▶ **Task objective**: Pull each line holding "camera" out of the entries below.

****************************************

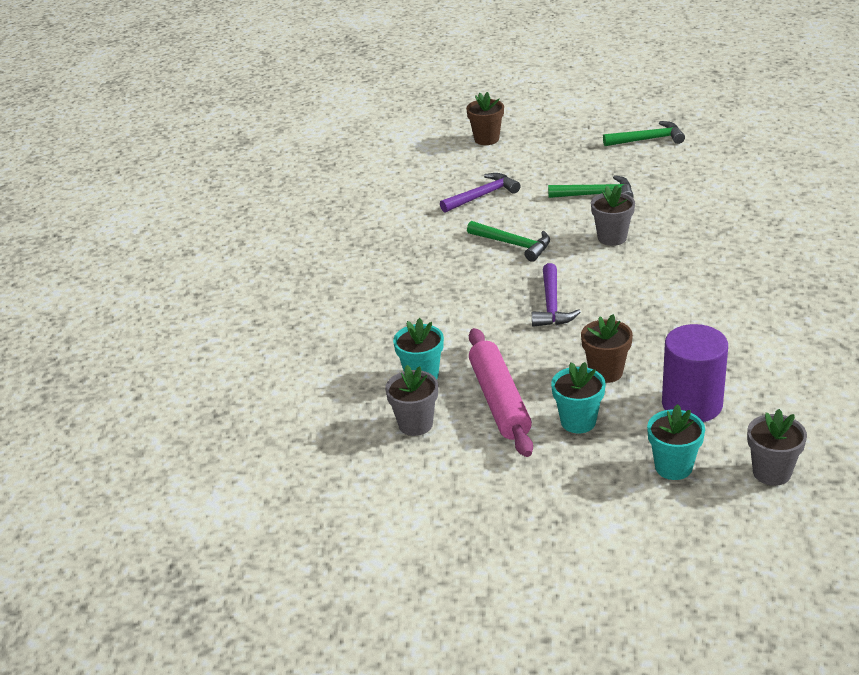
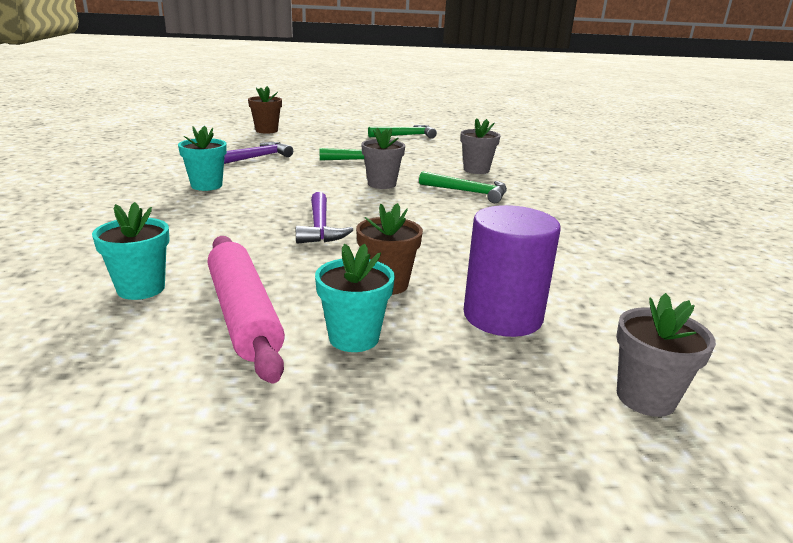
camera: 15 degrees left, 10 degrees down
(415, 424) = (107, 345): grey flower pot -> grey flower pot (476, 170)
(513, 244) = (282, 186): green hammer -> green hammer (468, 192)
(673, 467) = (502, 394): turquoise flower pot -> turquoise flower pot (206, 185)

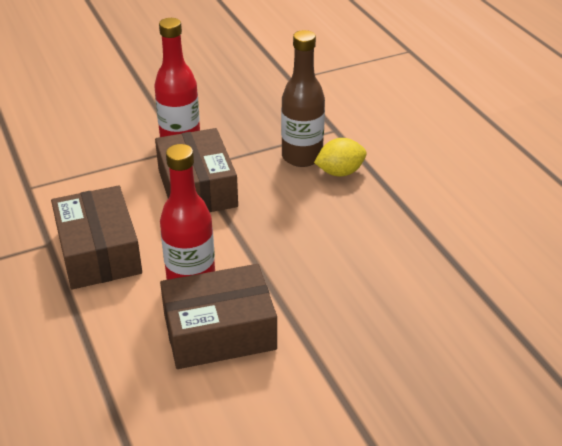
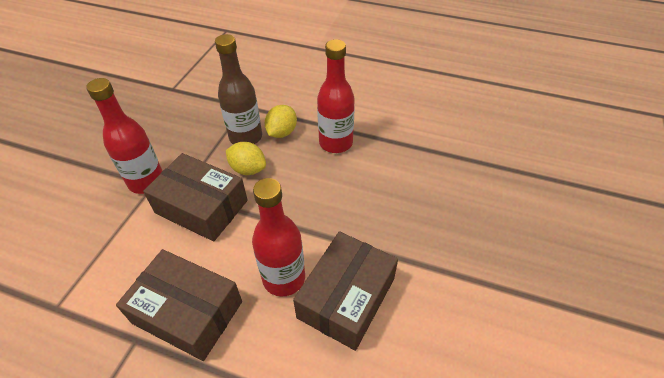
camera: 45 degrees left, 10 degrees up
(270, 183) = (248, 169): none -> yellow lemon
(379, 212) = (336, 143): none -> red bottle

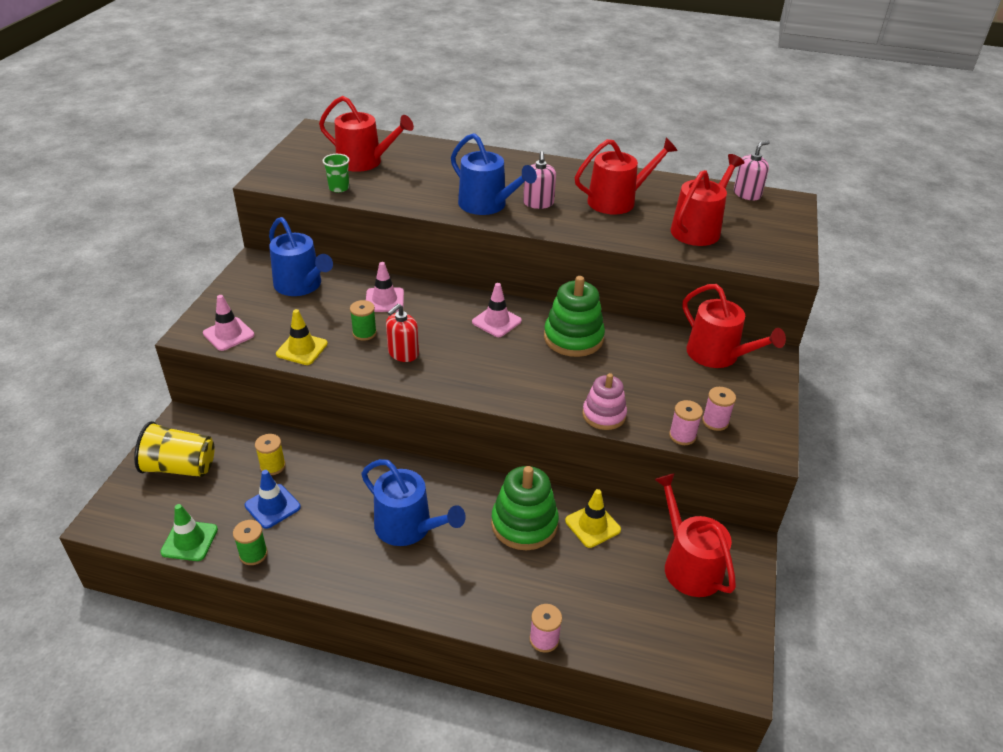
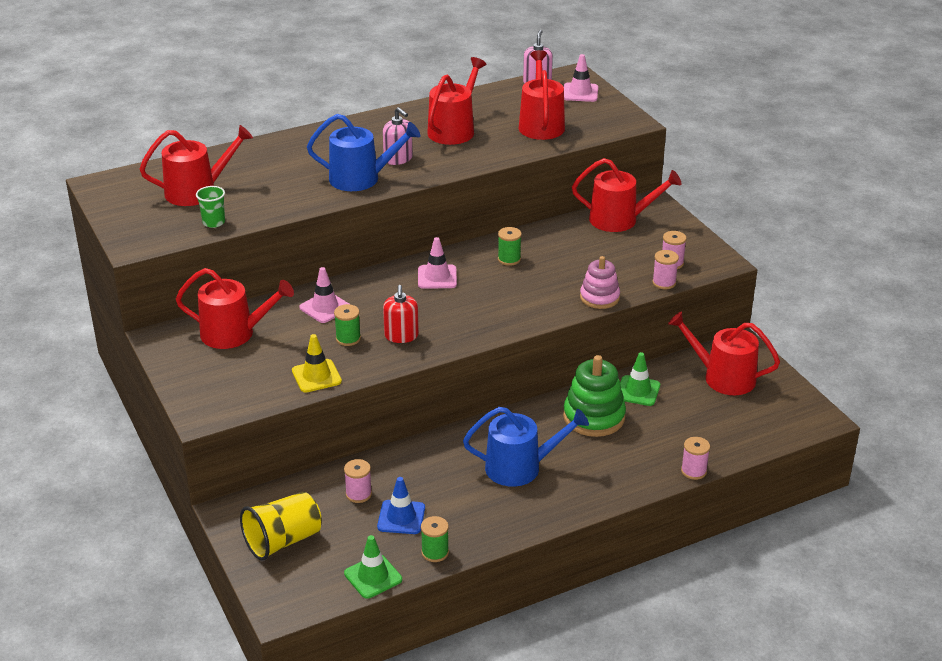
camera: 40 degrees left, 5 degrees down
(228, 334) = (235, 400): pink traffic cone -> pink traffic cone (580, 93)
(272, 466) = (358, 494): yellow spool -> pink spool
(301, 285) = (234, 333): blue watering can -> red watering can
(573, 338) = (509, 259): green stacking toy -> green spool
(592, 525) = (638, 391): yellow traffic cone -> green traffic cone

****************************************

▶ **Problem solution**:
camera: 15 degrees left, 10 degrees down
camera: 45 degrees left, 10 degrees up
camera: 40 degrees left, 5 degrees down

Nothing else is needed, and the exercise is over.